* Exercise aim
All that should be output is the block of lines below from the line with "camera: 10 degrees left, 10 degrees up" to the line with "(444, 293) = (413, 313): turquoise", both included, exactly as written.

* Input material
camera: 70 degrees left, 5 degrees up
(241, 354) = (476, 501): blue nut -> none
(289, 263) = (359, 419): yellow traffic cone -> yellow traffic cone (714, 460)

==

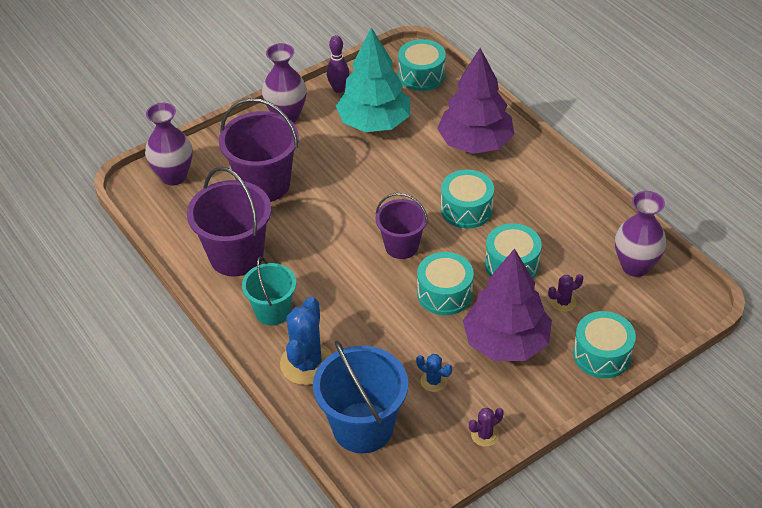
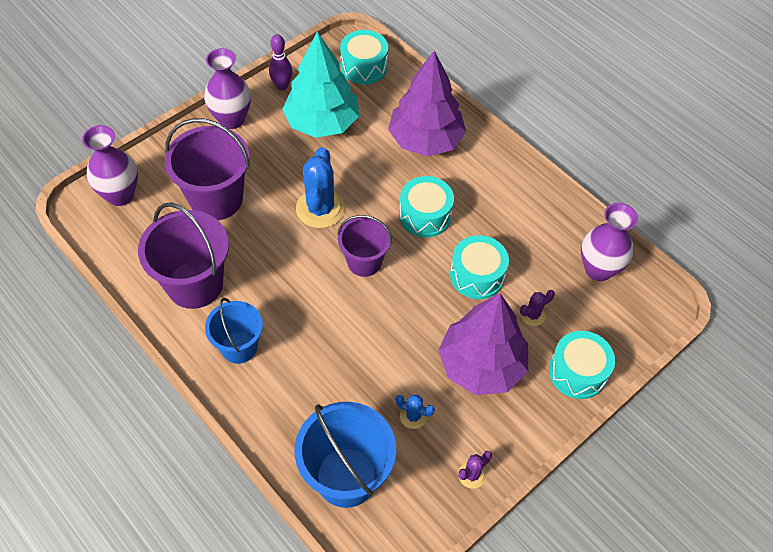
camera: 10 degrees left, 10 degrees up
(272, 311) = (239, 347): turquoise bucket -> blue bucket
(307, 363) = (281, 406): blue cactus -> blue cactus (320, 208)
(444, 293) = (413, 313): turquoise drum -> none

* Answer area
camera: 10 degrees left, 10 degrees up
(272, 311) = (239, 347): turquoise bucket -> blue bucket
(307, 363) = (281, 406): blue cactus -> blue cactus (320, 208)
(444, 293) = (413, 313): turquoise drum -> none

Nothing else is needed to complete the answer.